(Beginning of Working data)

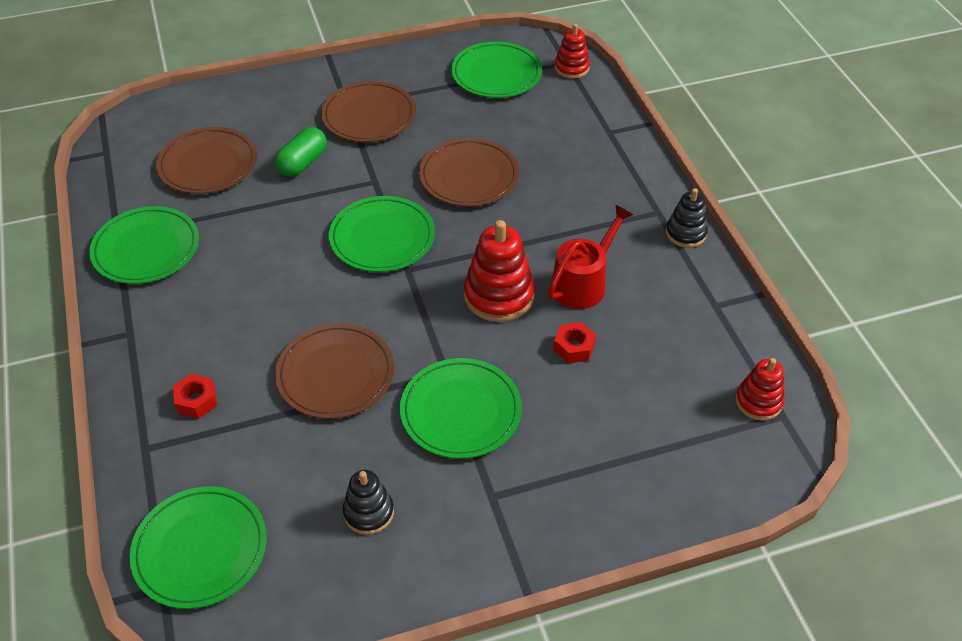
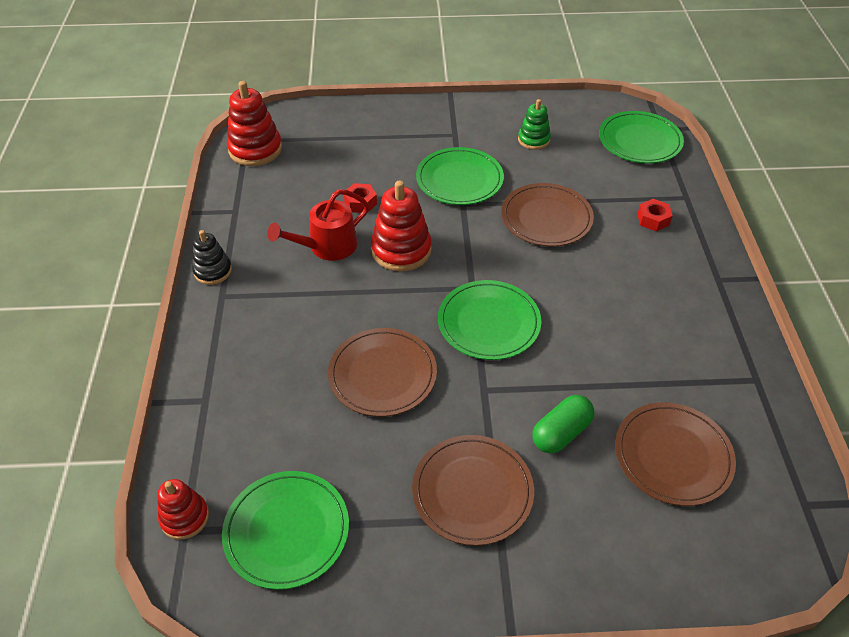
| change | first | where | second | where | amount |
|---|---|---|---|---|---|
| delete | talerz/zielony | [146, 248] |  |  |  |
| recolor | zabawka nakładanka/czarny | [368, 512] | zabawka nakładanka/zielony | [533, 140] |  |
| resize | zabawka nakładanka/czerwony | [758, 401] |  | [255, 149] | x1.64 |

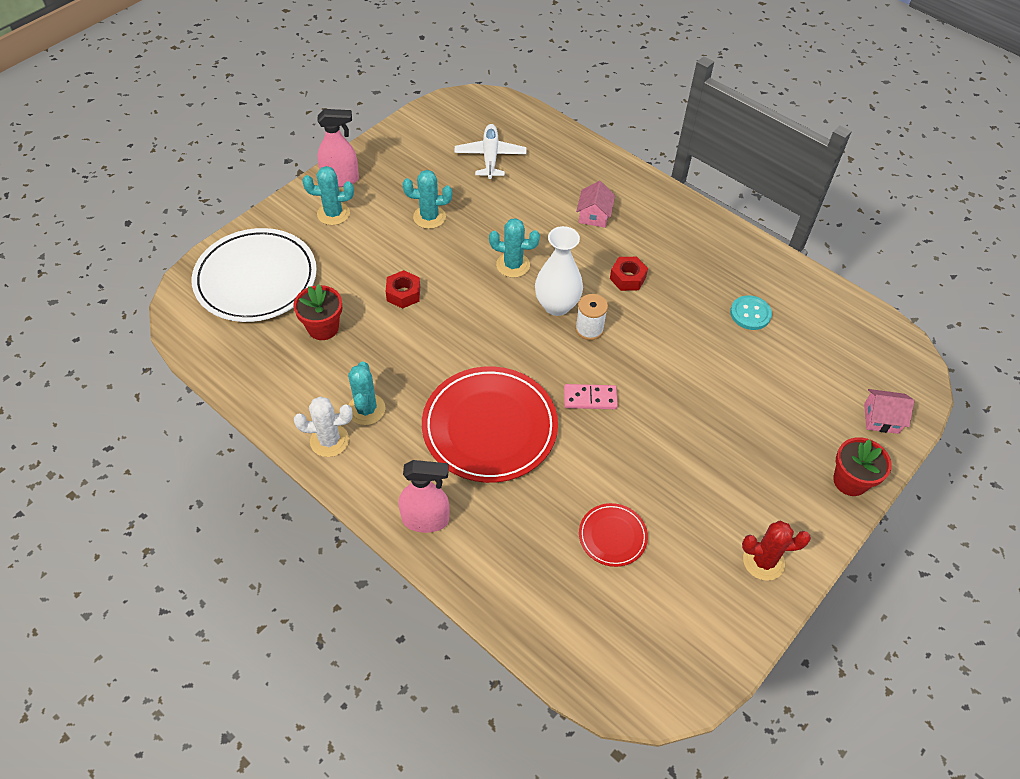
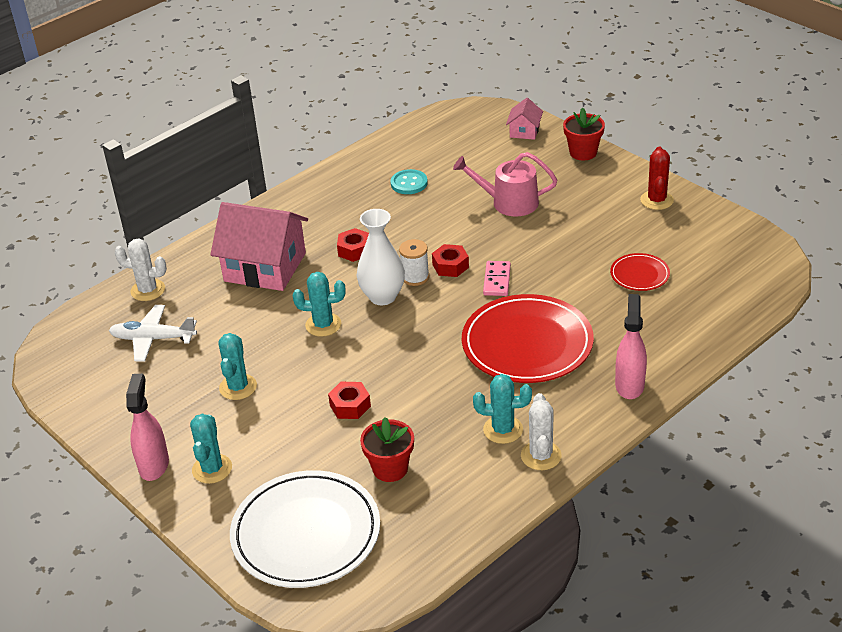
| change | first | where | second | where | amount |
|---|---|---|---|---|---|
| rotate | kaktus/turkusowy | [513, 265] |  | [323, 325] | 75 degrees clockwise |
| resize | domek/różowy | [594, 215] |  | [265, 267] | x2.17 |
| insert |  |  | kaktus/biały | [148, 290] |  |
| insert |  |  | nakrętka/czerwony | [450, 266] |  |
| insert |  |  | konewka/różowy | [509, 202] |  |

(End of Working data)

Copy only the lines running from the one that holds "delete | talerz/zielony" through the last line of the data, and include both of those lines. Do not copy any pictures.

| delete | talerz/zielony | [146, 248] |  |  |  |
| recolor | zabawka nakładanka/czarny | [368, 512] | zabawka nakładanka/zielony | [533, 140] |  |
| resize | zabawka nakładanka/czerwony | [758, 401] |  | [255, 149] | x1.64 |

| change | first | where | second | where | amount |
|---|---|---|---|---|---|
| rotate | kaktus/turkusowy | [513, 265] |  | [323, 325] | 75 degrees clockwise |
| resize | domek/różowy | [594, 215] |  | [265, 267] | x2.17 |
| insert |  |  | kaktus/biały | [148, 290] |  |
| insert |  |  | nakrętka/czerwony | [450, 266] |  |
| insert |  |  | konewka/różowy | [509, 202] |  |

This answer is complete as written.